DIRECTION: Which lines of the records below contain the word "road"? Pull out each of those lines in full.

AVAILABLE RECORDS:
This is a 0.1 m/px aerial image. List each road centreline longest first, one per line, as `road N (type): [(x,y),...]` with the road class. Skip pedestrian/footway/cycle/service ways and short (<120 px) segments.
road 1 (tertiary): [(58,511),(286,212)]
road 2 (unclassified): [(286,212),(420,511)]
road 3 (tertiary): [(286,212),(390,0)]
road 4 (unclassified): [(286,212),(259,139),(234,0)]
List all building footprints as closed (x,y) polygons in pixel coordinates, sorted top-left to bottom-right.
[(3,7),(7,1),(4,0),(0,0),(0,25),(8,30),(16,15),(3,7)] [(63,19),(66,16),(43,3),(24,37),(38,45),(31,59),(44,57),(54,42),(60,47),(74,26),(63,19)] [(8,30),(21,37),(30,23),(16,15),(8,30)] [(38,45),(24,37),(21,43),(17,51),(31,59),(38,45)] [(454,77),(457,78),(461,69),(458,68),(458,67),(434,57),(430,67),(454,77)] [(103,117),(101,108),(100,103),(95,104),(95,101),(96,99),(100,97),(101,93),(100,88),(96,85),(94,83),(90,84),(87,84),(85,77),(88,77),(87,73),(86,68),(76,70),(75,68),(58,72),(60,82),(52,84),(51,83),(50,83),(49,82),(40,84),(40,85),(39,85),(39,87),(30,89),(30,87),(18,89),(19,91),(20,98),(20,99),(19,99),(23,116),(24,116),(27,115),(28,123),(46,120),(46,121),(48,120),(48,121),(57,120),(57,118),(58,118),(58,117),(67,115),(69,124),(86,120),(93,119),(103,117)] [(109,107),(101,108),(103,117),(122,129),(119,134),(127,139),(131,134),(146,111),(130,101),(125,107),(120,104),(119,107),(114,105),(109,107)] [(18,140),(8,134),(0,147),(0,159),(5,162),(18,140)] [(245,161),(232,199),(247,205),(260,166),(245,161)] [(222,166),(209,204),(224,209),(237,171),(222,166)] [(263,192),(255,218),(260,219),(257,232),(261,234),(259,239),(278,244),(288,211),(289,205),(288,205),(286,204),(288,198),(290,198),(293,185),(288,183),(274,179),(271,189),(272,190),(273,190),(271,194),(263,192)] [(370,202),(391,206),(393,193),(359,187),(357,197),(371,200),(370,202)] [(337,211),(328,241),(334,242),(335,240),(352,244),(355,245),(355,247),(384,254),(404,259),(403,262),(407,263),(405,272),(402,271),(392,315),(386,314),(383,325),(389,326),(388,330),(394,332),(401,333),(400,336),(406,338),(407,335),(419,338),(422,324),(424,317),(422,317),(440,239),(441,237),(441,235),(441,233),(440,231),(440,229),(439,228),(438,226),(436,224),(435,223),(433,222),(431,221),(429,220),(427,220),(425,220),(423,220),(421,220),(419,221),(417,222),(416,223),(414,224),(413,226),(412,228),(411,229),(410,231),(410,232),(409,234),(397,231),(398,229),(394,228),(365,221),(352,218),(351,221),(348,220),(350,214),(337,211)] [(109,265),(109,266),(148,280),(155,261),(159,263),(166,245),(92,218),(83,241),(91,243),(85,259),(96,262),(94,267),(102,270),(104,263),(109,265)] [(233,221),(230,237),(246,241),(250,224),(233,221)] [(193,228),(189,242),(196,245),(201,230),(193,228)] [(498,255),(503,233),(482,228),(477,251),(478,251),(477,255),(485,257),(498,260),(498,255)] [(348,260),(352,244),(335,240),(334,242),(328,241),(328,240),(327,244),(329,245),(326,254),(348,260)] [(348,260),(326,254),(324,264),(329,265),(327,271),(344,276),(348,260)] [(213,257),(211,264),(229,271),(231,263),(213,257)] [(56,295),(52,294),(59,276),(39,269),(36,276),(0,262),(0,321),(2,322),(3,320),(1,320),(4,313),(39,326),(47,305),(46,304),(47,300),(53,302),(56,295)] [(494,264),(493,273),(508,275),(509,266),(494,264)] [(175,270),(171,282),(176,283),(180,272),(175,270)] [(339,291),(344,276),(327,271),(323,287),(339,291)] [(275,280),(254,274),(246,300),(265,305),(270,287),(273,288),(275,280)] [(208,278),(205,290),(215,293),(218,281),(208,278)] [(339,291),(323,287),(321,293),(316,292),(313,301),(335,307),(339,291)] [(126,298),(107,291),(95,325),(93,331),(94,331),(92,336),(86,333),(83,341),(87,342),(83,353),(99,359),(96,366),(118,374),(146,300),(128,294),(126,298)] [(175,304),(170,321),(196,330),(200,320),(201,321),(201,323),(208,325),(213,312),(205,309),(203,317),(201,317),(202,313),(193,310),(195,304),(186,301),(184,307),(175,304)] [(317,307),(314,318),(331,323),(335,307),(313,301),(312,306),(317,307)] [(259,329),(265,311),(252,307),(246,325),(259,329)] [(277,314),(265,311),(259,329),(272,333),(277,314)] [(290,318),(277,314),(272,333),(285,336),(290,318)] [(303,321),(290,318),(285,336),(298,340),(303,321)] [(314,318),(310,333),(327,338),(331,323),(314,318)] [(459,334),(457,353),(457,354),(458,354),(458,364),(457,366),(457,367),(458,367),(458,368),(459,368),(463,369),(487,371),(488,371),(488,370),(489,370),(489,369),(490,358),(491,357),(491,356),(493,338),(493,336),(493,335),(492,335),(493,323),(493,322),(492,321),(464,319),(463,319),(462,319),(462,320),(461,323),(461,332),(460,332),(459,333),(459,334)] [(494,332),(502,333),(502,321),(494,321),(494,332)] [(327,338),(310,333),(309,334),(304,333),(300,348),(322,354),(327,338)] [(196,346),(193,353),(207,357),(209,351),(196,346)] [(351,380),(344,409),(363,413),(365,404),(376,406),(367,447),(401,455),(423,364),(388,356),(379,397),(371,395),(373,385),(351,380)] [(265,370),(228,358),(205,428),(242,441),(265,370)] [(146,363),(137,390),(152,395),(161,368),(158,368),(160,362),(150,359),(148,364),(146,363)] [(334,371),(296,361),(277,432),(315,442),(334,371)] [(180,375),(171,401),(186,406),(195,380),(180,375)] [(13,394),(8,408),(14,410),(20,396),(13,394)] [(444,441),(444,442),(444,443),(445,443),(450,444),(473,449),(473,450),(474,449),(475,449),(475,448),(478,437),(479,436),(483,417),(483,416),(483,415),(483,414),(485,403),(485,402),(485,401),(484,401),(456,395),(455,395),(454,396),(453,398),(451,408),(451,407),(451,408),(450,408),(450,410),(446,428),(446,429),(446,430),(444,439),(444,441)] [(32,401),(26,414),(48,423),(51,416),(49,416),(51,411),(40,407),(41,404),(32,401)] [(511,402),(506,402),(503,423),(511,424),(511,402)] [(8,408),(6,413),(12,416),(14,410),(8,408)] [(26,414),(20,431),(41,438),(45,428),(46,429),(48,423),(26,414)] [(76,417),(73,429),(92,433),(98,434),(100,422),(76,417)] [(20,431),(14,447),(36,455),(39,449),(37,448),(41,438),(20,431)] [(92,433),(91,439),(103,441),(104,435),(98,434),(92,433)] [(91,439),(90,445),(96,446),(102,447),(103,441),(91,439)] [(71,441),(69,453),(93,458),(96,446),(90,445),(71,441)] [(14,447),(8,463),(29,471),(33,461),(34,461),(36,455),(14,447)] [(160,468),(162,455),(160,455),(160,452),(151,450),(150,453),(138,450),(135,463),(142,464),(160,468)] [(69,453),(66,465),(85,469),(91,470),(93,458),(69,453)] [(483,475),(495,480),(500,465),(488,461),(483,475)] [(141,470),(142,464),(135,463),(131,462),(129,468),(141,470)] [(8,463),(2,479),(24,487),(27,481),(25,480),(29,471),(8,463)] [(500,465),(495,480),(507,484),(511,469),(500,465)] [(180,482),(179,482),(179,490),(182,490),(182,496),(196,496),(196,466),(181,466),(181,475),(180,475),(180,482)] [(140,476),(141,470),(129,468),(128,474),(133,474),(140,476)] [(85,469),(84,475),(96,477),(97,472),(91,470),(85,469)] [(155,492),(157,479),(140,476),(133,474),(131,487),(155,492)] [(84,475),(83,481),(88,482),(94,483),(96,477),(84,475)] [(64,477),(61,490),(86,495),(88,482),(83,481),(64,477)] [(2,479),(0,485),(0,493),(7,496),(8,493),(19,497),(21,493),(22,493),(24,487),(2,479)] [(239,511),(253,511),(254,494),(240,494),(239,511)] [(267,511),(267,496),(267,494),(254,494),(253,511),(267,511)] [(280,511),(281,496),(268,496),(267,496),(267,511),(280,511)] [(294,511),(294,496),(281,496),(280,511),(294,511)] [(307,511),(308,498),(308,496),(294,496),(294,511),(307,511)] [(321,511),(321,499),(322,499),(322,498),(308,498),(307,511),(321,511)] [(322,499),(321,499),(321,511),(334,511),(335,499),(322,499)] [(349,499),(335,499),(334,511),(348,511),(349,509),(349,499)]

RESULT:
This is a 0.1 m/px aerial image. List each road centreline longest first, one per line, as `road N (type): [(x,y),...]` with the road class. Skip pedestrian/footway/cycle/service ways and short (<120 px) segments.
road 1 (tertiary): [(58,511),(286,212)]
road 2 (unclassified): [(286,212),(420,511)]
road 3 (tertiary): [(286,212),(390,0)]
road 4 (unclassified): [(286,212),(259,139),(234,0)]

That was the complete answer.